• **Aim of the task**: Reproduce the listing exactly and skip over any pictures.

• **Supplied data**:
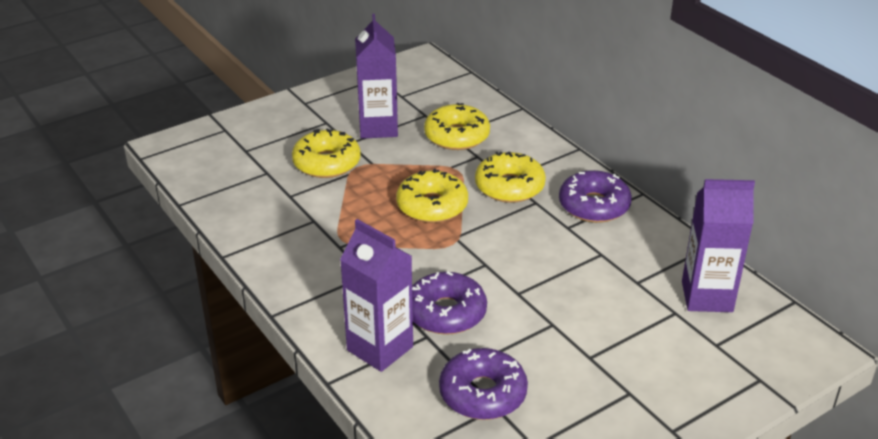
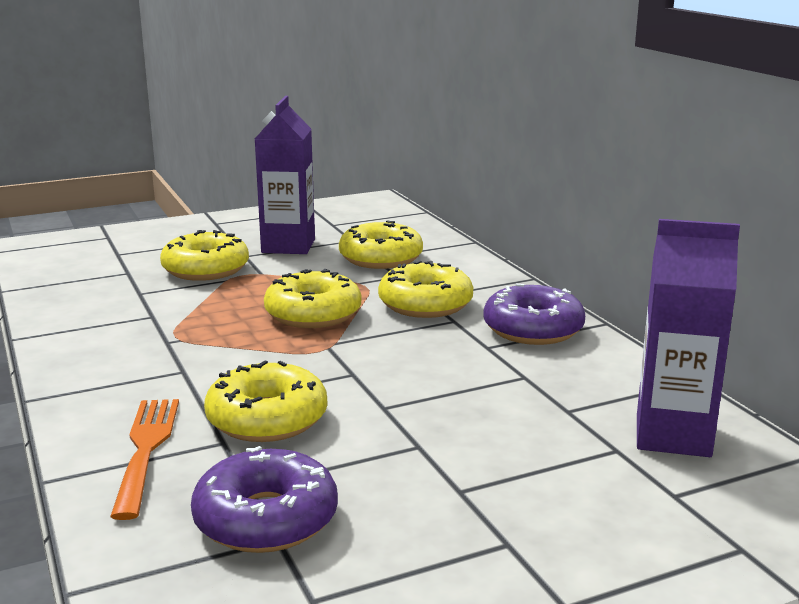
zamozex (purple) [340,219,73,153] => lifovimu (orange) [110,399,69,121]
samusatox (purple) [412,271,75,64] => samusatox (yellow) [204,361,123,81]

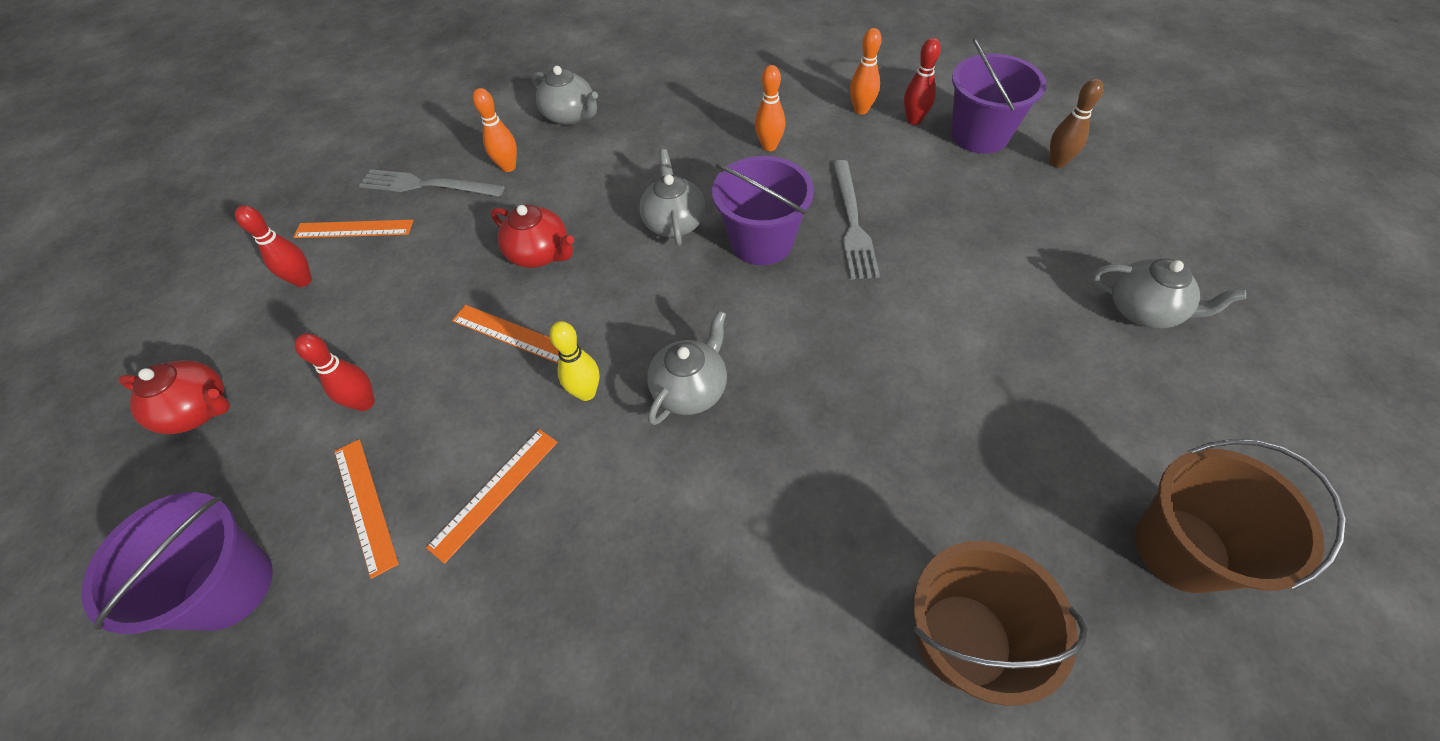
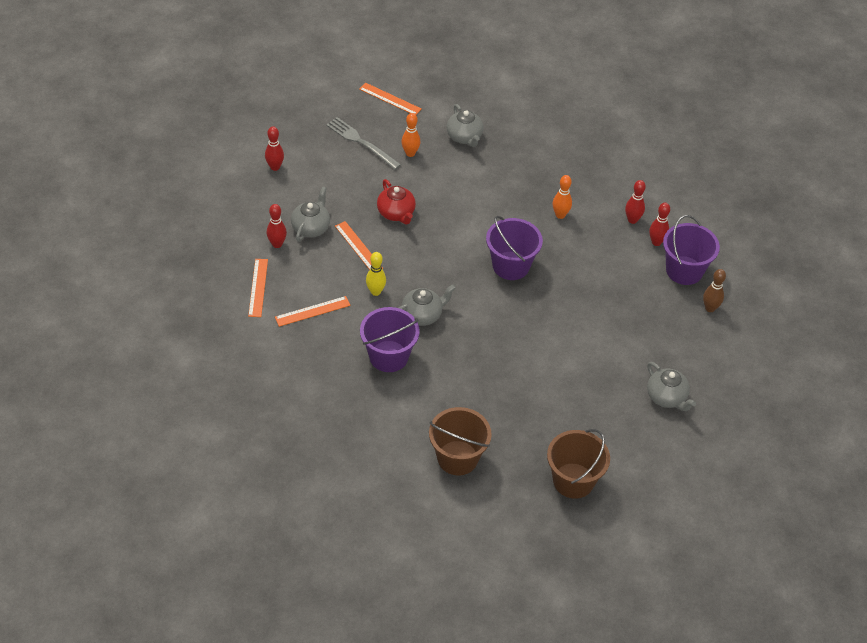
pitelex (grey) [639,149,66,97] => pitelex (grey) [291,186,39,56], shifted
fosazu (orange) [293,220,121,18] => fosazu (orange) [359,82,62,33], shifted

• **Exercise result**:
zamozex (purple) [340,219,73,153] => lifovimu (orange) [110,399,69,121]
samusatox (purple) [412,271,75,64] => samusatox (yellow) [204,361,123,81]

pitelex (grey) [639,149,66,97] => pitelex (grey) [291,186,39,56], shifted
fosazu (orange) [293,220,121,18] => fosazu (orange) [359,82,62,33], shifted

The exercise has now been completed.